TO DO:
Go to the line holding "white semicircle: (38, 64)" in the data below and repeat it exactly, then each line after it up to and including the one holding "gray trapezoid: (472, 106)". Omit pictures.

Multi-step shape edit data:
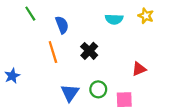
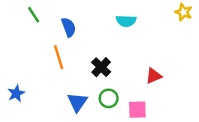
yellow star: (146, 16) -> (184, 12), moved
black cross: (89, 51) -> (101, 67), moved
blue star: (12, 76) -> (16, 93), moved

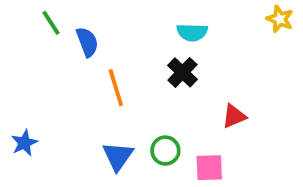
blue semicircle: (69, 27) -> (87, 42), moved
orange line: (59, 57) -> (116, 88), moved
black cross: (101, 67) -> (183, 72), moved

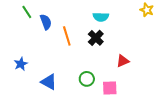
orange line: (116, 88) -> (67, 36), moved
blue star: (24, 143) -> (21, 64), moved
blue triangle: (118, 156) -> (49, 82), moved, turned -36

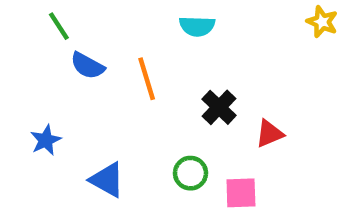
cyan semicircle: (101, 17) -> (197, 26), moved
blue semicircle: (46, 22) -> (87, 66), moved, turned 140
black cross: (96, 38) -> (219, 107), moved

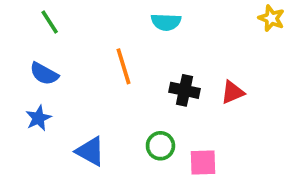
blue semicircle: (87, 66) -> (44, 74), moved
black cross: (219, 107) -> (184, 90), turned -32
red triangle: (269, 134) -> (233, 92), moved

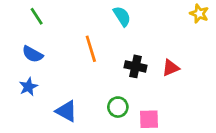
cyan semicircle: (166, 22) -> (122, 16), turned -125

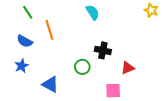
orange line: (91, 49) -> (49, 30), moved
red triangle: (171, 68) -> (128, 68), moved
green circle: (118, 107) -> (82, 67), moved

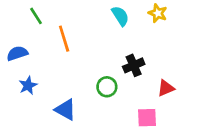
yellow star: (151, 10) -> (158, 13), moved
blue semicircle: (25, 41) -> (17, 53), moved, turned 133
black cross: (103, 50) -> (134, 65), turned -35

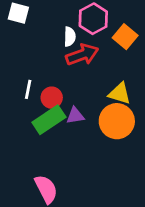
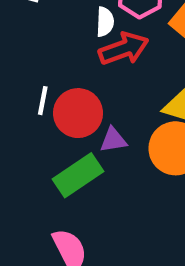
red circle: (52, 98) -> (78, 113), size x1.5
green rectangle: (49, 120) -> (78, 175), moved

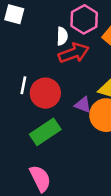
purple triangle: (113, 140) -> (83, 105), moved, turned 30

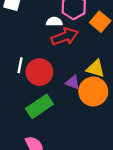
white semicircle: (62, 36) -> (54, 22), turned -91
...
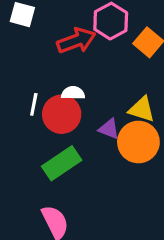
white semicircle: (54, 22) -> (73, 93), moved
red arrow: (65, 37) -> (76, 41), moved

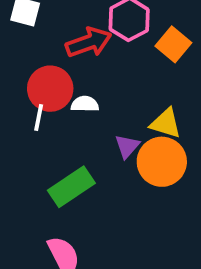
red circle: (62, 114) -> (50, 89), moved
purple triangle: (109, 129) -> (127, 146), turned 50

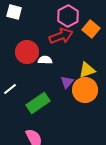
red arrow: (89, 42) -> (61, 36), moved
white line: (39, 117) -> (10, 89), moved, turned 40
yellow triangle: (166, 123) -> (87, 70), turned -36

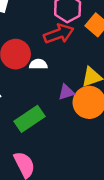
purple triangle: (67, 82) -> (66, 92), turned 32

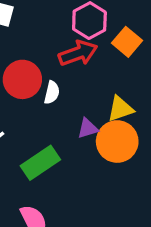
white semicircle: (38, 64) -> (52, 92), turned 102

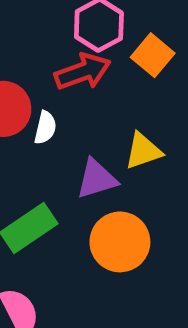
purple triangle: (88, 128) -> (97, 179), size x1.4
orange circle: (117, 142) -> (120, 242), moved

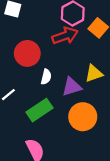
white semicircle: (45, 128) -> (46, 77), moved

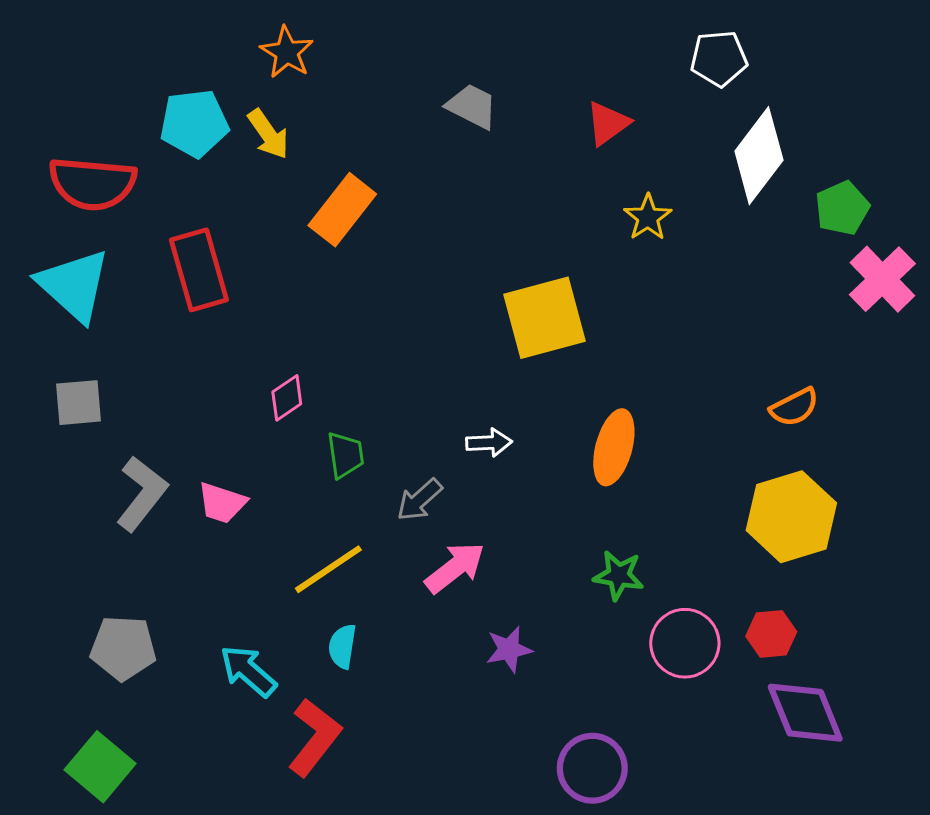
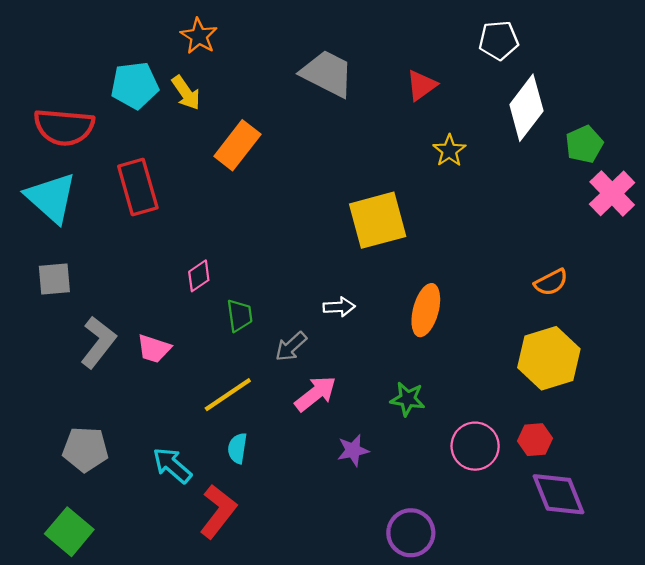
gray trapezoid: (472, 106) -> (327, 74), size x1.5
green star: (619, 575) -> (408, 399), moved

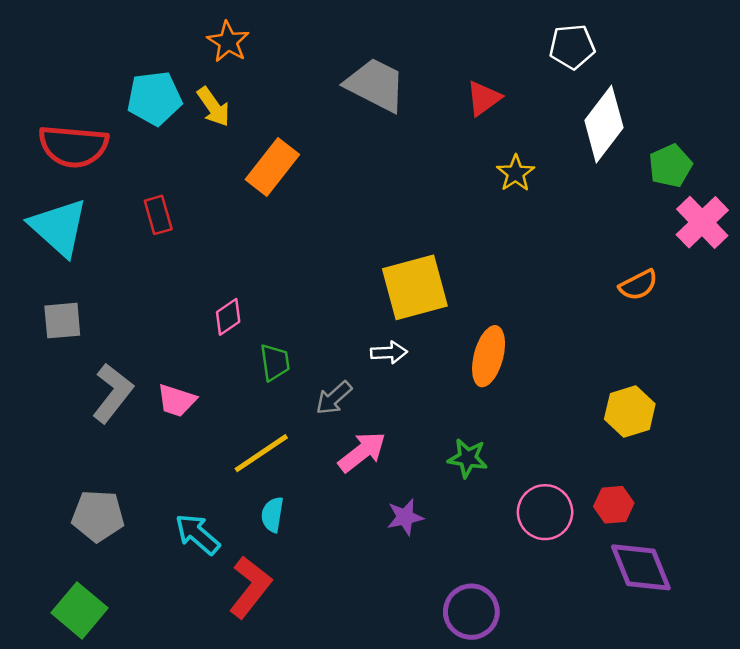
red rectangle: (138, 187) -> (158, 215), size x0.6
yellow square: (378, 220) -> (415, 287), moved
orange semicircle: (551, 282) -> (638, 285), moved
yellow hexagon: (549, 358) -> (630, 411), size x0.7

RESPONSE TO THIS TASK:
white semicircle: (38, 64) -> (52, 92), turned 102

purple triangle: (88, 128) -> (97, 179), size x1.4
orange circle: (117, 142) -> (120, 242), moved

white semicircle: (45, 128) -> (46, 77), moved

gray trapezoid: (472, 106) -> (327, 74), size x1.5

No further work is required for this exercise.